| Data shown |
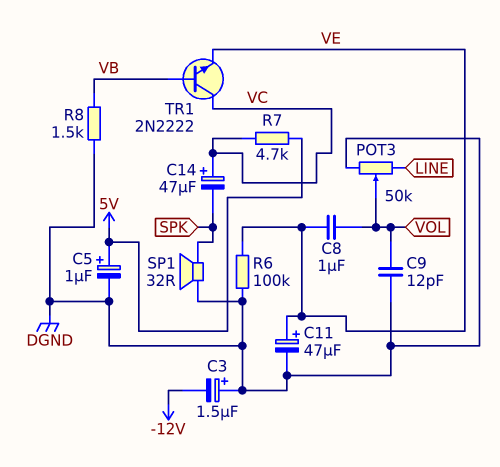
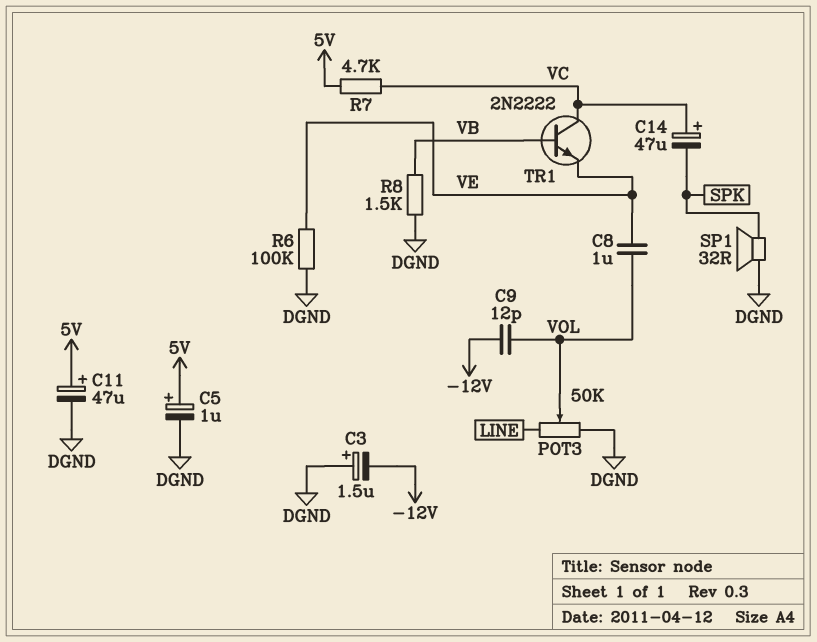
C9: 12pF (DGND, VOL) -> 12pF (-12V, VOL)
C11: 47uF (plus VE, minus DGND) -> 47uF (plus 5V, minus DGND)

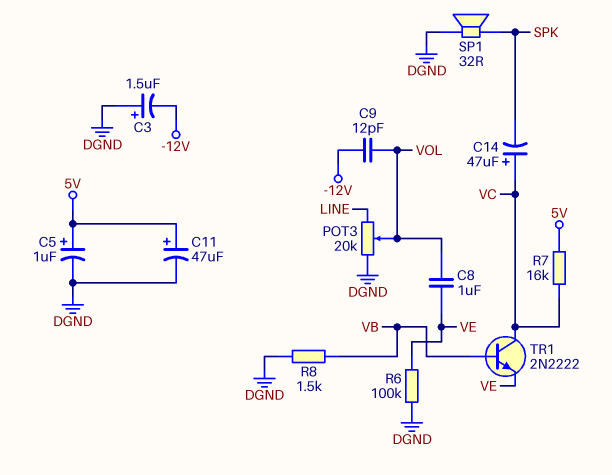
POT3: 50k (DGND, LINE, wiper VOL) -> 20k (DGND, LINE, wiper VOL)
R7: 4.7k (5V, VC) -> 16k (5V, VC)

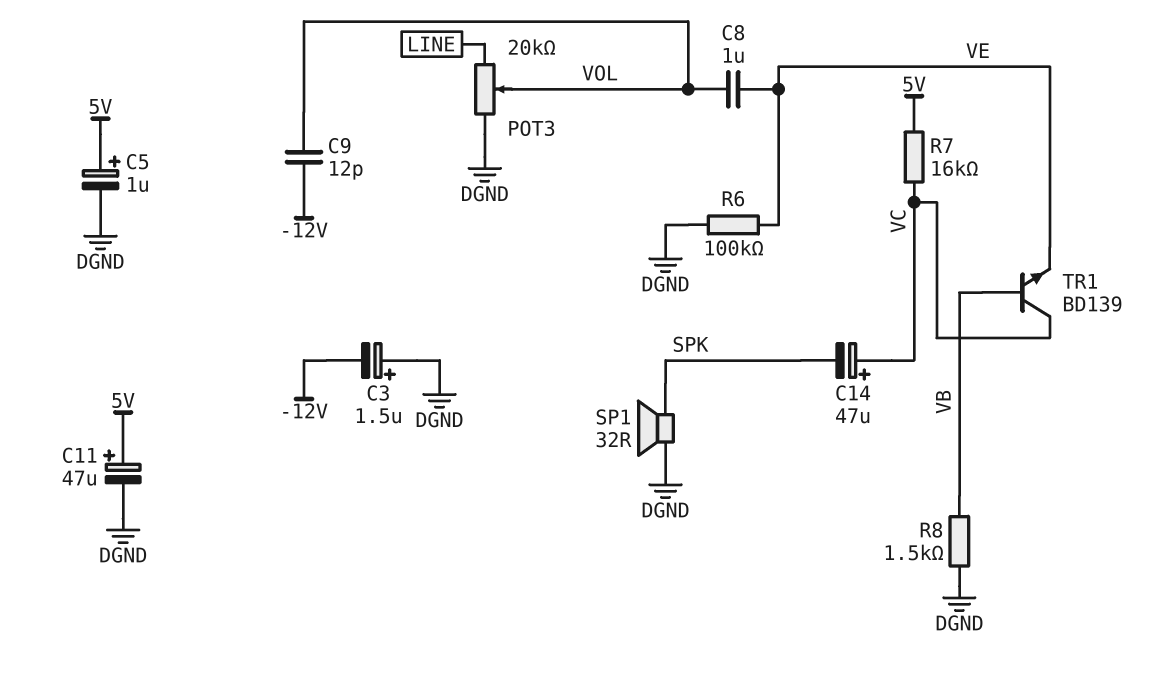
TR1: NPN 2N2222 (B VB, C VC, E VE) -> NPN BD139 (B VB, C VC, E VE)

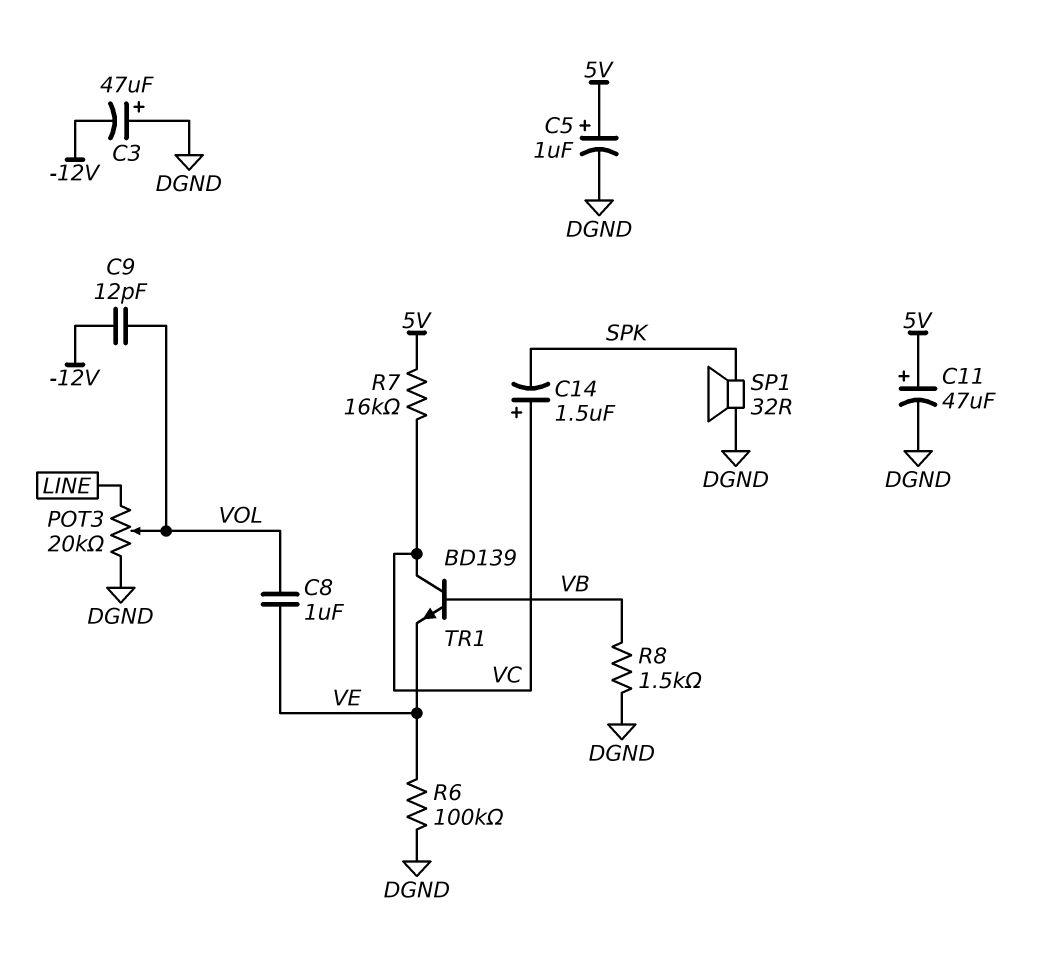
C3: 1.5uF (plus DGND, minus -12V) -> 47uF (plus DGND, minus -12V)
C14: 47uF (plus VC, minus SPK) -> 1.5uF (plus VC, minus SPK)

| Exercise goal |
Among the records above, find each line containing the string "plus" and copy it.

| Expected output |
C11: 47uF (plus VE, minus DGND) -> 47uF (plus 5V, minus DGND)
C3: 1.5uF (plus DGND, minus -12V) -> 47uF (plus DGND, minus -12V)
C14: 47uF (plus VC, minus SPK) -> 1.5uF (plus VC, minus SPK)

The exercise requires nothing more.